### What is expected
An exact transcription of the lines below, from the first through the one containing "none -> lime brick G6:L6 level 1", is the only output wanted.

### The input
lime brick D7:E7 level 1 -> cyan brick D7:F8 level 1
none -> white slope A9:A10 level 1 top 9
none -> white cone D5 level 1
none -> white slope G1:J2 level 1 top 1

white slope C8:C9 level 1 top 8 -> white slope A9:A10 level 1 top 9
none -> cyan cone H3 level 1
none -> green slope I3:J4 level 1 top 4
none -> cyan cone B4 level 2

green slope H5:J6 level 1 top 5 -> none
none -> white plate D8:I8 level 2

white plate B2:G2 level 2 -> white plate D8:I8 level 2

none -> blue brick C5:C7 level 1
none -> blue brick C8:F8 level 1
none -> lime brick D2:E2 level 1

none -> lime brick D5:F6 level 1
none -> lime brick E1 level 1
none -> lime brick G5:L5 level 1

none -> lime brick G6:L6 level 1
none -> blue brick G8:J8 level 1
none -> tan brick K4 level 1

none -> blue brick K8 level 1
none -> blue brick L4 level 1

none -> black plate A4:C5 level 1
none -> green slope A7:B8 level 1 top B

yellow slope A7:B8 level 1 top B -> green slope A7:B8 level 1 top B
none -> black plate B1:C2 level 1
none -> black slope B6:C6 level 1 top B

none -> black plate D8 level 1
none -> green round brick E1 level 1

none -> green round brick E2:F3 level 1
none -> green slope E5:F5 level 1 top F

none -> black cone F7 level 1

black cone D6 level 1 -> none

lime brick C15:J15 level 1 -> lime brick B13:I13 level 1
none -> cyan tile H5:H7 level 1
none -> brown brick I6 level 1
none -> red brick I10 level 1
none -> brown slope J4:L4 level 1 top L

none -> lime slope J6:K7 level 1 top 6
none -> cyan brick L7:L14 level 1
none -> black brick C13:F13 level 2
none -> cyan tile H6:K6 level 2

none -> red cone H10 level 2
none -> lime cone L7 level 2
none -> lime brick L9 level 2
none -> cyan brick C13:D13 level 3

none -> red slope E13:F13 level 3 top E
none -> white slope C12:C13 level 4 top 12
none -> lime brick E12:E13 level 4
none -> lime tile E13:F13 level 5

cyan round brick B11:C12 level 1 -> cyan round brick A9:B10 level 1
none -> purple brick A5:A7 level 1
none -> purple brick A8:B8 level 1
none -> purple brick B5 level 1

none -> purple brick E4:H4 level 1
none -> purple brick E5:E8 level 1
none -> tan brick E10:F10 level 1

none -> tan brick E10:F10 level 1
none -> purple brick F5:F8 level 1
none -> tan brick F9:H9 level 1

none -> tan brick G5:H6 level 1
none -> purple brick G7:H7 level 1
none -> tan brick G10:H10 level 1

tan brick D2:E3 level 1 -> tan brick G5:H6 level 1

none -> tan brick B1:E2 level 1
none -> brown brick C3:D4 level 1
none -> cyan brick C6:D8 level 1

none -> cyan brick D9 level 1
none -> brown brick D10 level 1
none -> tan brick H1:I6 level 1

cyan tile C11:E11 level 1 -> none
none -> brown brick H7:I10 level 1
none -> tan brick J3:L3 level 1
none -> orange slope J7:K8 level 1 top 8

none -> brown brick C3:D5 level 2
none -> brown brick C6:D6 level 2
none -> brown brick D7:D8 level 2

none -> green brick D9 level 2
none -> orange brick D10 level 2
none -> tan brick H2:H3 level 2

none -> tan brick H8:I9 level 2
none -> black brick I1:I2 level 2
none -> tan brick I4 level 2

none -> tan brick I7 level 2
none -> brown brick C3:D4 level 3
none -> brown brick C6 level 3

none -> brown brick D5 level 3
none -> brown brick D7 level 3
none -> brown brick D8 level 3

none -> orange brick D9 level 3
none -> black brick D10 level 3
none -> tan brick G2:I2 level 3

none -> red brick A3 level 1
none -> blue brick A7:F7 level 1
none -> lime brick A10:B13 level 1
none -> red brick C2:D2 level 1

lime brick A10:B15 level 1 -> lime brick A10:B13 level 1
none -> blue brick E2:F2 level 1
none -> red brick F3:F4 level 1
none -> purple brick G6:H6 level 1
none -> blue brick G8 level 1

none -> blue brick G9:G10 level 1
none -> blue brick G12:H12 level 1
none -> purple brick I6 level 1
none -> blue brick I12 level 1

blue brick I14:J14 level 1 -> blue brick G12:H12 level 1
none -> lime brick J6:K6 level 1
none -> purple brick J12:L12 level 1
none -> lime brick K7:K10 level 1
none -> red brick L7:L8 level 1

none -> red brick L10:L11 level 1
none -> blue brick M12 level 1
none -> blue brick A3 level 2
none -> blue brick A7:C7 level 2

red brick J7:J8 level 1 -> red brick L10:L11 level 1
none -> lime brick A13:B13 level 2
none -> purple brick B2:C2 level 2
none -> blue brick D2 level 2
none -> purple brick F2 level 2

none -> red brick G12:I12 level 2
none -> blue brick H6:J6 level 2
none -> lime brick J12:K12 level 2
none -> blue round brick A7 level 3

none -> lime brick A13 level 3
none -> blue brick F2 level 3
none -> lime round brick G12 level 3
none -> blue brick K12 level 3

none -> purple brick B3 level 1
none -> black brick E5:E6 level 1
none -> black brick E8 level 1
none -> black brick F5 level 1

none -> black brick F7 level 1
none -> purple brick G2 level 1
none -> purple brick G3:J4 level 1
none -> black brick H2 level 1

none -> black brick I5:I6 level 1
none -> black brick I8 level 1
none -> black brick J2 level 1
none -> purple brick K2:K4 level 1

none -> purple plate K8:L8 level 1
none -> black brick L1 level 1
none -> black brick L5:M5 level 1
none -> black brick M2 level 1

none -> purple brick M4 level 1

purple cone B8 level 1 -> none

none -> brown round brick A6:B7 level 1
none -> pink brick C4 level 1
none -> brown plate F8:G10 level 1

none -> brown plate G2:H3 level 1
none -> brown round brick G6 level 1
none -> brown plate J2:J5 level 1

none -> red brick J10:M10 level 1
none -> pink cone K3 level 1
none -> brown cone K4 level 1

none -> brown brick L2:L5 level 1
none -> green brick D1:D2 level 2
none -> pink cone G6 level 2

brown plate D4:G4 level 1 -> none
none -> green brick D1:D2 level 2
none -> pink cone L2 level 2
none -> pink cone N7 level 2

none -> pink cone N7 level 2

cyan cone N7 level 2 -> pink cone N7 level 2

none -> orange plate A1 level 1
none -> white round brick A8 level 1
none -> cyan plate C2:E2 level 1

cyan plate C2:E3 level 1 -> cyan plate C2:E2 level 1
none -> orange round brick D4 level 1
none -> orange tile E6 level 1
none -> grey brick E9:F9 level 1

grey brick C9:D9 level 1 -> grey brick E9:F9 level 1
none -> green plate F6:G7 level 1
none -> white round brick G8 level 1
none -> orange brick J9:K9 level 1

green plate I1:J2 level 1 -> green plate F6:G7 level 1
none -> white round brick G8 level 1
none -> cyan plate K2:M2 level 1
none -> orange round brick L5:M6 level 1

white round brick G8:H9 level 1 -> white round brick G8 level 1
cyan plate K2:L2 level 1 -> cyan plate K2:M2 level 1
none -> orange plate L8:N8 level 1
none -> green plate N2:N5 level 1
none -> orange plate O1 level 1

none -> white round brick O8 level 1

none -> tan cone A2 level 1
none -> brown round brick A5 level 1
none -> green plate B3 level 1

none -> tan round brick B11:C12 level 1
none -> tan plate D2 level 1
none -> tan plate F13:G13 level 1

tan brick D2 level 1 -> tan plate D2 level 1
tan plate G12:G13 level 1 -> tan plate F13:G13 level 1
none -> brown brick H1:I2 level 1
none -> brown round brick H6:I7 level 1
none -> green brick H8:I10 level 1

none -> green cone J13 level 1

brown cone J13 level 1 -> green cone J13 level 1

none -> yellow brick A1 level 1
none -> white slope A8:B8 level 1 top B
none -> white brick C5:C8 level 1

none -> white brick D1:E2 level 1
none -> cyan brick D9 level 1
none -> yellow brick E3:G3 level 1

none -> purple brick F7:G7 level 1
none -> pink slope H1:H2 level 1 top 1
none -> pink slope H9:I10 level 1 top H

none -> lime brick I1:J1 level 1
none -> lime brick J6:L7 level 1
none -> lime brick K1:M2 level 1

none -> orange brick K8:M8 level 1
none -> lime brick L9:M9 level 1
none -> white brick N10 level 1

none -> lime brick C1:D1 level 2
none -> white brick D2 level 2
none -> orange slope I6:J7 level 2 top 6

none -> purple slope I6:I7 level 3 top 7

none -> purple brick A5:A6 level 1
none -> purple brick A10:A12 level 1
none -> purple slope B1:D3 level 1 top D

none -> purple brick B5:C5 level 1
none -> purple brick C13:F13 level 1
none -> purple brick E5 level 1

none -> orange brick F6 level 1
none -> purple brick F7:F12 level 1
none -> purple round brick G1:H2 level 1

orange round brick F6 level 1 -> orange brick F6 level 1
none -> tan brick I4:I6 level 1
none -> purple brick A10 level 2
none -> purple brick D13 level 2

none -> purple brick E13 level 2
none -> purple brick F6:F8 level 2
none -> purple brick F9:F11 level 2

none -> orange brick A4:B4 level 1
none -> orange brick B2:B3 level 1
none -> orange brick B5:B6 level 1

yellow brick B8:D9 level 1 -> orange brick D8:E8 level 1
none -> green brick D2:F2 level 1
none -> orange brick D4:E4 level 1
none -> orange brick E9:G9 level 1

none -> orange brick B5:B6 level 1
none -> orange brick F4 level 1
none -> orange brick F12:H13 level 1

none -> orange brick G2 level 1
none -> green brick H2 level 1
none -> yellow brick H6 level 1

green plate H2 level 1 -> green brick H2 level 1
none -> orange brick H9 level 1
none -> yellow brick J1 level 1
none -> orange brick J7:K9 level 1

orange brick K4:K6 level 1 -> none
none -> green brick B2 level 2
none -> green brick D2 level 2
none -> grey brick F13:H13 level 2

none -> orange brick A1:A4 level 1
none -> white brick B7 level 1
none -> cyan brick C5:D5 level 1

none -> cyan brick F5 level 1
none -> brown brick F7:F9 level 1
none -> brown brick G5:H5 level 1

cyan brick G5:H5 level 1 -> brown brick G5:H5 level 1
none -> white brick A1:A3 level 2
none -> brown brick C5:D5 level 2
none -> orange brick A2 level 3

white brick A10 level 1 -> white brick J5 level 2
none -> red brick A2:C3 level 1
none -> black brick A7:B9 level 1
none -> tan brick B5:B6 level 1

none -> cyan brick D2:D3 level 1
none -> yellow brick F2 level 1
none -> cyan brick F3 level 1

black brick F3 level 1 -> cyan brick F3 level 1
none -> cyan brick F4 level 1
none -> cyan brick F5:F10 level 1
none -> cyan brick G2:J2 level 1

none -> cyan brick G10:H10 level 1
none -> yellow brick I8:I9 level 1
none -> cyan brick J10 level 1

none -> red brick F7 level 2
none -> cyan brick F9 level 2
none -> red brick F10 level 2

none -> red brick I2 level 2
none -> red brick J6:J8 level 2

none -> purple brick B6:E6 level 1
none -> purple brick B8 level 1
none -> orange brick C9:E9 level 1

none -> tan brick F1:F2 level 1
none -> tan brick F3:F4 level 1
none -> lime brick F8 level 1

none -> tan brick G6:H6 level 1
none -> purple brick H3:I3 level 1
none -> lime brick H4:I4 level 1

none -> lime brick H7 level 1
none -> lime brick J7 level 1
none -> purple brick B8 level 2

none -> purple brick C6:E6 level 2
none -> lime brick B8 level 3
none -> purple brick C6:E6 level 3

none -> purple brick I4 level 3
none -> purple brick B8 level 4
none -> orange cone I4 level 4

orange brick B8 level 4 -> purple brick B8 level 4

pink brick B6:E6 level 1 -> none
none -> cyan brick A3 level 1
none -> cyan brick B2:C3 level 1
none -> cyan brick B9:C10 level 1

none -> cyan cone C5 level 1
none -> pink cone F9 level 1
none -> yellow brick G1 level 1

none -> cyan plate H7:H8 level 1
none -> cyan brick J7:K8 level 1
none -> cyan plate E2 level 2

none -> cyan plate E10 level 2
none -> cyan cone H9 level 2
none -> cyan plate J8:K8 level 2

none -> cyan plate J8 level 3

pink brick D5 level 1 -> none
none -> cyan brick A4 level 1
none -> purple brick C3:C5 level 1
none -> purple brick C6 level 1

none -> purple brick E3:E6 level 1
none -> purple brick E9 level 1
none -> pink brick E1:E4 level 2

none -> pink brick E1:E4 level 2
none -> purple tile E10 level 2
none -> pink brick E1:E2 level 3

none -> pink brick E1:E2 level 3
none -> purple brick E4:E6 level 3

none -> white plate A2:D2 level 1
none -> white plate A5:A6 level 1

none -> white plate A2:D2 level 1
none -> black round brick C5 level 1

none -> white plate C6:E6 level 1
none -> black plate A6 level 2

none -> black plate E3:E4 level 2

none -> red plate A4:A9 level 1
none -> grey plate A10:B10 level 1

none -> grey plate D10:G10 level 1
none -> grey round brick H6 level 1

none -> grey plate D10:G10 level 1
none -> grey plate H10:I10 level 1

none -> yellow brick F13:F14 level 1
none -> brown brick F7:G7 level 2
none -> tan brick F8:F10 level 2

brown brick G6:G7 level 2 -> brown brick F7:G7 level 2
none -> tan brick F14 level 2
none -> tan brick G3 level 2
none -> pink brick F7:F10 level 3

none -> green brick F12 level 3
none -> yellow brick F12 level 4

### Response below
lime brick D7:E7 level 1 -> cyan brick D7:F8 level 1
none -> white slope A9:A10 level 1 top 9
none -> white cone D5 level 1
none -> white slope G1:J2 level 1 top 1

white slope C8:C9 level 1 top 8 -> white slope A9:A10 level 1 top 9
none -> cyan cone H3 level 1
none -> green slope I3:J4 level 1 top 4
none -> cyan cone B4 level 2

green slope H5:J6 level 1 top 5 -> none
none -> white plate D8:I8 level 2

white plate B2:G2 level 2 -> white plate D8:I8 level 2

none -> blue brick C5:C7 level 1
none -> blue brick C8:F8 level 1
none -> lime brick D2:E2 level 1

none -> lime brick D5:F6 level 1
none -> lime brick E1 level 1
none -> lime brick G5:L5 level 1

none -> lime brick G6:L6 level 1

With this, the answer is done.